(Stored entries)
________________________________________

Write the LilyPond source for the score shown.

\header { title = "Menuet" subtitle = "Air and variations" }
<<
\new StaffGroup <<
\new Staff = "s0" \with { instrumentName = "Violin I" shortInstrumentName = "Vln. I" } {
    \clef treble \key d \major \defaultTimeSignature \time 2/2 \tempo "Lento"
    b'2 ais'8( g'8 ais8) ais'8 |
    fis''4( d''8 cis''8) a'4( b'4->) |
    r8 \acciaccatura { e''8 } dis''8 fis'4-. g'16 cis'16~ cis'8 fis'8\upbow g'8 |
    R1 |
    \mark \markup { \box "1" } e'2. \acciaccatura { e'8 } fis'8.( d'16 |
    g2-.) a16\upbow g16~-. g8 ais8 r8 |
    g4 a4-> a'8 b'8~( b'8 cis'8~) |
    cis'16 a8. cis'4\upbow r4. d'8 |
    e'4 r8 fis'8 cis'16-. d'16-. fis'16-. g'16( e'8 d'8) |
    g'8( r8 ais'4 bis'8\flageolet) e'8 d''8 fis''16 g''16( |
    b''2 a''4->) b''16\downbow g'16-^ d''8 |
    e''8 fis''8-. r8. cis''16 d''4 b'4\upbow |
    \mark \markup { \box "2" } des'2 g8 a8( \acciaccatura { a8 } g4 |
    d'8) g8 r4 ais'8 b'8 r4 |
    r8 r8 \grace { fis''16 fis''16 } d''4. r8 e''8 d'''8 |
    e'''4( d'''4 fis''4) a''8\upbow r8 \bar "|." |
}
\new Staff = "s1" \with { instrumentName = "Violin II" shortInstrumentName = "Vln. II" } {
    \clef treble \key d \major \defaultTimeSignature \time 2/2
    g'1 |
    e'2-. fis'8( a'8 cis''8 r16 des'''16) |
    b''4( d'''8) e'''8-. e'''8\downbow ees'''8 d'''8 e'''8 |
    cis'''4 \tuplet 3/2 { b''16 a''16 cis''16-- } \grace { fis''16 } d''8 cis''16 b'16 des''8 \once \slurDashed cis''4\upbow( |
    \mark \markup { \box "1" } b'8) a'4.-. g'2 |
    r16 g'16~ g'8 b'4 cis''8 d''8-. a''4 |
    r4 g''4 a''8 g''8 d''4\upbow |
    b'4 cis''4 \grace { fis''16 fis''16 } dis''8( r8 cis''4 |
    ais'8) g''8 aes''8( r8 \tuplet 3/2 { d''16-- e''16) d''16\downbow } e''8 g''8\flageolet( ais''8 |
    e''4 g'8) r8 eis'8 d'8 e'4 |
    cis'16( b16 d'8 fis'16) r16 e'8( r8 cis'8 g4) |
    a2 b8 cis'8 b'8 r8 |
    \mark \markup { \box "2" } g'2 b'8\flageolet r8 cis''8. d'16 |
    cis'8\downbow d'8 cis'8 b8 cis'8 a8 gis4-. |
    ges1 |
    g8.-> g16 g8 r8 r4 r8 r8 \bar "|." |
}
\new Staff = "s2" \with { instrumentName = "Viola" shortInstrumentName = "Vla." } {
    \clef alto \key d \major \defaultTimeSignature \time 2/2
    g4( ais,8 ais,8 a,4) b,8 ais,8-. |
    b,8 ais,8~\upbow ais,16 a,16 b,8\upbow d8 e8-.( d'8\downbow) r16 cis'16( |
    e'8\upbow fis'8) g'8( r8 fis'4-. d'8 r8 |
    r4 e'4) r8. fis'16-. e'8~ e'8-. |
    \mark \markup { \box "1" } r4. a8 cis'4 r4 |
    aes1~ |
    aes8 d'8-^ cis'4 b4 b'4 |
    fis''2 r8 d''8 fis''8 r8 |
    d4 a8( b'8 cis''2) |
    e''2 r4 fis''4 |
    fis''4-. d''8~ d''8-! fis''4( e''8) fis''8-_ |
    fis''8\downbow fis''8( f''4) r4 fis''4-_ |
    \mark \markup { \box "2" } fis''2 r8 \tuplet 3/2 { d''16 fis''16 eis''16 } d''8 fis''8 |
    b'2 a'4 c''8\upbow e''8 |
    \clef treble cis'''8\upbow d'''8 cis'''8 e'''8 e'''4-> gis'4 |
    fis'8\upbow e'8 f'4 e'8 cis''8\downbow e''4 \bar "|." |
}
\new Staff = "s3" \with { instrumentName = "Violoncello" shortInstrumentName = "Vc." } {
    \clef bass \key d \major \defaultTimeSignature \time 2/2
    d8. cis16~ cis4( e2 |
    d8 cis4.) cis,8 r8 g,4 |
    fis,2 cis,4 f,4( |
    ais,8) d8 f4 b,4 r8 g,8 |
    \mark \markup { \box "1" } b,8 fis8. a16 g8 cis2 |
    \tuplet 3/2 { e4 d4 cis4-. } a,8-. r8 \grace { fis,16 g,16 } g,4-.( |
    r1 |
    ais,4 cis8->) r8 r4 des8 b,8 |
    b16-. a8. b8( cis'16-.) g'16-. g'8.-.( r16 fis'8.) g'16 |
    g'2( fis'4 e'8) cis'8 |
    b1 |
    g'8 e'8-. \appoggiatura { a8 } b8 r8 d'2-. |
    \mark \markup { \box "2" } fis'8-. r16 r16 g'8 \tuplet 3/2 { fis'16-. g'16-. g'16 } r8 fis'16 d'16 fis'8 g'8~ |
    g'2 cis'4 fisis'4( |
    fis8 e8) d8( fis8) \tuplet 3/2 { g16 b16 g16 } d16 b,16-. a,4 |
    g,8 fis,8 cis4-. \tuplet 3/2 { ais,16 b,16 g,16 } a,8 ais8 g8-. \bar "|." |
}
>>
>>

________________________________________

### WRITTEN TASK
How many lines in the items above contain the string "grace", matching case exactly? Reply with the number alone.

### FINAL RESULT
4